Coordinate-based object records
• • •

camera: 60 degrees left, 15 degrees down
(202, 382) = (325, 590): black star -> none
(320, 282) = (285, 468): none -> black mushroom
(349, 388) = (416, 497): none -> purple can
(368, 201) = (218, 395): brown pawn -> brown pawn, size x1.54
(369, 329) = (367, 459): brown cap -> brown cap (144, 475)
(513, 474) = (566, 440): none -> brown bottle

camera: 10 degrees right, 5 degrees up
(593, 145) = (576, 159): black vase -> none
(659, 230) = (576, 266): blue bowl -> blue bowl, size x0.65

• • •

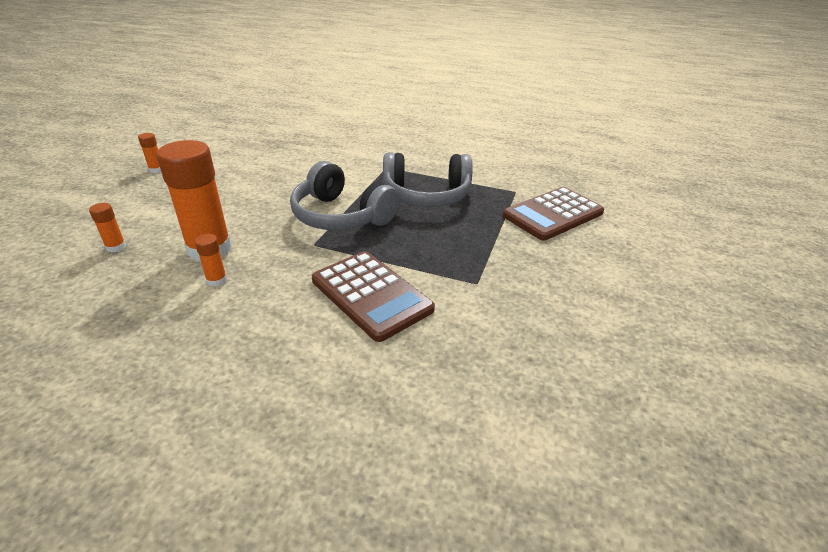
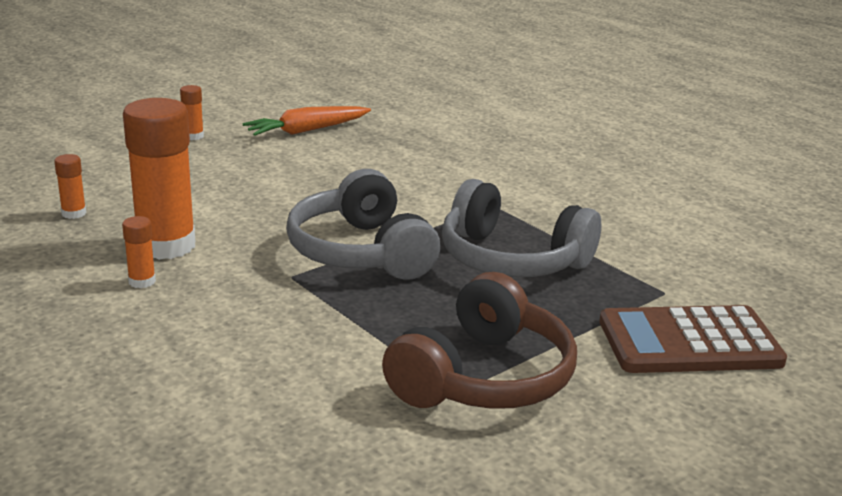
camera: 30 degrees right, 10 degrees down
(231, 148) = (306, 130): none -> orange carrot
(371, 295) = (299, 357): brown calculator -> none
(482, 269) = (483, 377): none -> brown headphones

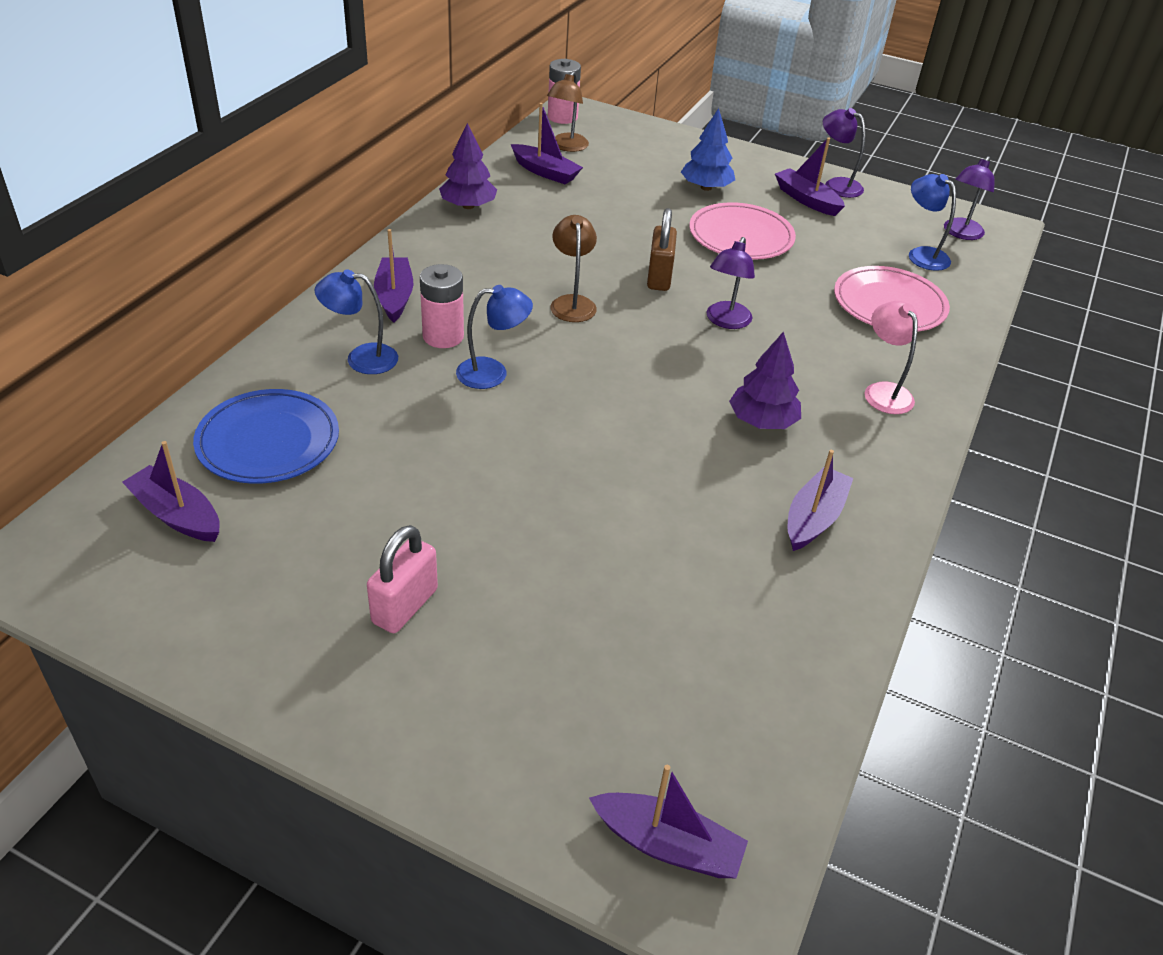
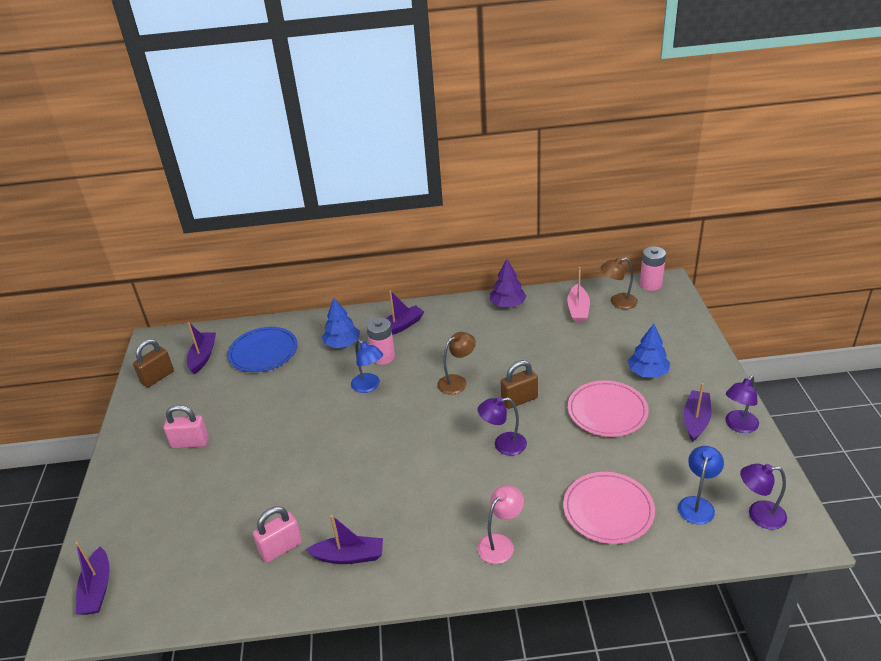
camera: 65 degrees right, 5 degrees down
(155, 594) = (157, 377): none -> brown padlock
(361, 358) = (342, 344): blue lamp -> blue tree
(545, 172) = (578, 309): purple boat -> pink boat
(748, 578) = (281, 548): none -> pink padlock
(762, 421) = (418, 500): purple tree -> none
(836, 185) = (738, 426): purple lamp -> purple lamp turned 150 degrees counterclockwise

• • •

▶ [What the exercise asks]: Only the lines above from the line with "camera: 60 degrees left, 15 degrees down" to the line with "(593, 145) = (576, 159): black vase -> none", those two lines included, should be reproduced exactly.

▶ [Exercise result]:
camera: 60 degrees left, 15 degrees down
(202, 382) = (325, 590): black star -> none
(320, 282) = (285, 468): none -> black mushroom
(349, 388) = (416, 497): none -> purple can
(368, 201) = (218, 395): brown pawn -> brown pawn, size x1.54
(369, 329) = (367, 459): brown cap -> brown cap (144, 475)
(513, 474) = (566, 440): none -> brown bottle

camera: 10 degrees right, 5 degrees up
(593, 145) = (576, 159): black vase -> none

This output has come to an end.